Top of DATA TO EXAMINE
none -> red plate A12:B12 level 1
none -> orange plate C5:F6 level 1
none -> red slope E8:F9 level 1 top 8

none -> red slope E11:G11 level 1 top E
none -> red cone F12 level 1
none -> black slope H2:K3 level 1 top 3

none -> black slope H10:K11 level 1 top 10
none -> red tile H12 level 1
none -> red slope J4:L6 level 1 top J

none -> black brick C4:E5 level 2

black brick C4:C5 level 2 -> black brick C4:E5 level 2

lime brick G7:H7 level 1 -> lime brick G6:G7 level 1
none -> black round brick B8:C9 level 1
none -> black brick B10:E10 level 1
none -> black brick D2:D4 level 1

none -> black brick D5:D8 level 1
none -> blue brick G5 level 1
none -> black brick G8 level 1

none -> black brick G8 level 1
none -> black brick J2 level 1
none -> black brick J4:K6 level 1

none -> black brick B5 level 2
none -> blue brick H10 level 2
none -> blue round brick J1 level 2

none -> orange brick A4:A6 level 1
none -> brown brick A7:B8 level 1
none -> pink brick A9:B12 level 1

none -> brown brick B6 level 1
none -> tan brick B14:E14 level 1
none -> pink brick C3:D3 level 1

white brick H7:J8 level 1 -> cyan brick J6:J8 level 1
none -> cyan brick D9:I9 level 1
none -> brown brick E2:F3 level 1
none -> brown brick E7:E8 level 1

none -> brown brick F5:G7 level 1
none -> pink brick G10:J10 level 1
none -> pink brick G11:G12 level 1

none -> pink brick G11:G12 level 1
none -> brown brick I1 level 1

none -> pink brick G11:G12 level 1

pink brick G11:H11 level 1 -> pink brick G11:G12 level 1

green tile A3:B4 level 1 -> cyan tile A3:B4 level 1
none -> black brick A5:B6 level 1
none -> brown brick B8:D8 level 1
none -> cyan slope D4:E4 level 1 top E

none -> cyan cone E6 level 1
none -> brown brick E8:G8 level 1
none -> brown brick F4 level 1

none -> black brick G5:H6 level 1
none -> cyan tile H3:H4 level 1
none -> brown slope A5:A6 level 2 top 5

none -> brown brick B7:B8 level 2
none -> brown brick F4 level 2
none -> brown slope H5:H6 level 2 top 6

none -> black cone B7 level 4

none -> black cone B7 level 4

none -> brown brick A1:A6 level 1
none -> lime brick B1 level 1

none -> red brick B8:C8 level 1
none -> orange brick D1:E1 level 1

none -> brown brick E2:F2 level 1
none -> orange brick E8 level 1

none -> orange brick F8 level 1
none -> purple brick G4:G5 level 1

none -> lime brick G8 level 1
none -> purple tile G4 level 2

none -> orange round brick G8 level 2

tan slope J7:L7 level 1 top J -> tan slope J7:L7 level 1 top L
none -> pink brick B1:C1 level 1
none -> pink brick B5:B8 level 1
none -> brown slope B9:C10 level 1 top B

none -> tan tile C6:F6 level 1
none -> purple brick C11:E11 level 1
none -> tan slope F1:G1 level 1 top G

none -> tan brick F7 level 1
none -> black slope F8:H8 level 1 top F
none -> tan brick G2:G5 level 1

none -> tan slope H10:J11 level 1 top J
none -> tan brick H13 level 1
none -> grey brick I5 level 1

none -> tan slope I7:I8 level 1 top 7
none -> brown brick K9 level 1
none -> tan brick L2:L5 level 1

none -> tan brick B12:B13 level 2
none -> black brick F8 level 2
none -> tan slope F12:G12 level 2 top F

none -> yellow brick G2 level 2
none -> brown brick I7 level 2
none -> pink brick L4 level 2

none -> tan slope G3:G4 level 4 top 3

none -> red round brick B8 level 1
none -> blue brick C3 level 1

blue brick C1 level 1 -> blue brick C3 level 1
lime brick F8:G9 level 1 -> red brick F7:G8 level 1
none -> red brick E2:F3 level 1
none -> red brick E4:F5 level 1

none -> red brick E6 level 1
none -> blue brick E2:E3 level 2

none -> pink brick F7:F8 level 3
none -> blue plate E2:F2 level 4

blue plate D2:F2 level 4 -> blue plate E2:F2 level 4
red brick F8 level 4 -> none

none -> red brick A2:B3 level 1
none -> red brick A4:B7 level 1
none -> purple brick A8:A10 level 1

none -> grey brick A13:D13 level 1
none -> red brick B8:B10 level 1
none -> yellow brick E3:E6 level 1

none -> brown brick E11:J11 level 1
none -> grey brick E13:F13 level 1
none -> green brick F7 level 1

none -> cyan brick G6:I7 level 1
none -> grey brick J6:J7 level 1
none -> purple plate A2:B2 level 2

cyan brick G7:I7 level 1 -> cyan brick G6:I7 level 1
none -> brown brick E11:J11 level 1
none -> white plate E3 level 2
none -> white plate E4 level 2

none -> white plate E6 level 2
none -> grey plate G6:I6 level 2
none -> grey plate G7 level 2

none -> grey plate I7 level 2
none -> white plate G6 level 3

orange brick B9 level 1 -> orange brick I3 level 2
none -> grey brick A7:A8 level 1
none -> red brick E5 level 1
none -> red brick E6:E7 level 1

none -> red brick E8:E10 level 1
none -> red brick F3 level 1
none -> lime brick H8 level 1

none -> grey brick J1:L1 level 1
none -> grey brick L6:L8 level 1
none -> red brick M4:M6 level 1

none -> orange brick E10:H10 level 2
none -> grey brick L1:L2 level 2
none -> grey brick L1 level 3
Bottom of DATA TO EXAMINE
### EXERCISE PROMPT
Give back the data exactly.

### REPLY TO THE EXERCISE
none -> red plate A12:B12 level 1
none -> orange plate C5:F6 level 1
none -> red slope E8:F9 level 1 top 8

none -> red slope E11:G11 level 1 top E
none -> red cone F12 level 1
none -> black slope H2:K3 level 1 top 3

none -> black slope H10:K11 level 1 top 10
none -> red tile H12 level 1
none -> red slope J4:L6 level 1 top J

none -> black brick C4:E5 level 2

black brick C4:C5 level 2 -> black brick C4:E5 level 2

lime brick G7:H7 level 1 -> lime brick G6:G7 level 1
none -> black round brick B8:C9 level 1
none -> black brick B10:E10 level 1
none -> black brick D2:D4 level 1

none -> black brick D5:D8 level 1
none -> blue brick G5 level 1
none -> black brick G8 level 1

none -> black brick G8 level 1
none -> black brick J2 level 1
none -> black brick J4:K6 level 1

none -> black brick B5 level 2
none -> blue brick H10 level 2
none -> blue round brick J1 level 2

none -> orange brick A4:A6 level 1
none -> brown brick A7:B8 level 1
none -> pink brick A9:B12 level 1

none -> brown brick B6 level 1
none -> tan brick B14:E14 level 1
none -> pink brick C3:D3 level 1

white brick H7:J8 level 1 -> cyan brick J6:J8 level 1
none -> cyan brick D9:I9 level 1
none -> brown brick E2:F3 level 1
none -> brown brick E7:E8 level 1

none -> brown brick F5:G7 level 1
none -> pink brick G10:J10 level 1
none -> pink brick G11:G12 level 1

none -> pink brick G11:G12 level 1
none -> brown brick I1 level 1

none -> pink brick G11:G12 level 1

pink brick G11:H11 level 1 -> pink brick G11:G12 level 1

green tile A3:B4 level 1 -> cyan tile A3:B4 level 1
none -> black brick A5:B6 level 1
none -> brown brick B8:D8 level 1
none -> cyan slope D4:E4 level 1 top E

none -> cyan cone E6 level 1
none -> brown brick E8:G8 level 1
none -> brown brick F4 level 1

none -> black brick G5:H6 level 1
none -> cyan tile H3:H4 level 1
none -> brown slope A5:A6 level 2 top 5

none -> brown brick B7:B8 level 2
none -> brown brick F4 level 2
none -> brown slope H5:H6 level 2 top 6

none -> black cone B7 level 4

none -> black cone B7 level 4

none -> brown brick A1:A6 level 1
none -> lime brick B1 level 1

none -> red brick B8:C8 level 1
none -> orange brick D1:E1 level 1

none -> brown brick E2:F2 level 1
none -> orange brick E8 level 1

none -> orange brick F8 level 1
none -> purple brick G4:G5 level 1

none -> lime brick G8 level 1
none -> purple tile G4 level 2

none -> orange round brick G8 level 2

tan slope J7:L7 level 1 top J -> tan slope J7:L7 level 1 top L
none -> pink brick B1:C1 level 1
none -> pink brick B5:B8 level 1
none -> brown slope B9:C10 level 1 top B

none -> tan tile C6:F6 level 1
none -> purple brick C11:E11 level 1
none -> tan slope F1:G1 level 1 top G

none -> tan brick F7 level 1
none -> black slope F8:H8 level 1 top F
none -> tan brick G2:G5 level 1

none -> tan slope H10:J11 level 1 top J
none -> tan brick H13 level 1
none -> grey brick I5 level 1

none -> tan slope I7:I8 level 1 top 7
none -> brown brick K9 level 1
none -> tan brick L2:L5 level 1

none -> tan brick B12:B13 level 2
none -> black brick F8 level 2
none -> tan slope F12:G12 level 2 top F

none -> yellow brick G2 level 2
none -> brown brick I7 level 2
none -> pink brick L4 level 2

none -> tan slope G3:G4 level 4 top 3

none -> red round brick B8 level 1
none -> blue brick C3 level 1

blue brick C1 level 1 -> blue brick C3 level 1
lime brick F8:G9 level 1 -> red brick F7:G8 level 1
none -> red brick E2:F3 level 1
none -> red brick E4:F5 level 1

none -> red brick E6 level 1
none -> blue brick E2:E3 level 2

none -> pink brick F7:F8 level 3
none -> blue plate E2:F2 level 4

blue plate D2:F2 level 4 -> blue plate E2:F2 level 4
red brick F8 level 4 -> none

none -> red brick A2:B3 level 1
none -> red brick A4:B7 level 1
none -> purple brick A8:A10 level 1

none -> grey brick A13:D13 level 1
none -> red brick B8:B10 level 1
none -> yellow brick E3:E6 level 1

none -> brown brick E11:J11 level 1
none -> grey brick E13:F13 level 1
none -> green brick F7 level 1

none -> cyan brick G6:I7 level 1
none -> grey brick J6:J7 level 1
none -> purple plate A2:B2 level 2

cyan brick G7:I7 level 1 -> cyan brick G6:I7 level 1
none -> brown brick E11:J11 level 1
none -> white plate E3 level 2
none -> white plate E4 level 2

none -> white plate E6 level 2
none -> grey plate G6:I6 level 2
none -> grey plate G7 level 2

none -> grey plate I7 level 2
none -> white plate G6 level 3

orange brick B9 level 1 -> orange brick I3 level 2
none -> grey brick A7:A8 level 1
none -> red brick E5 level 1
none -> red brick E6:E7 level 1

none -> red brick E8:E10 level 1
none -> red brick F3 level 1
none -> lime brick H8 level 1

none -> grey brick J1:L1 level 1
none -> grey brick L6:L8 level 1
none -> red brick M4:M6 level 1

none -> orange brick E10:H10 level 2
none -> grey brick L1:L2 level 2
none -> grey brick L1 level 3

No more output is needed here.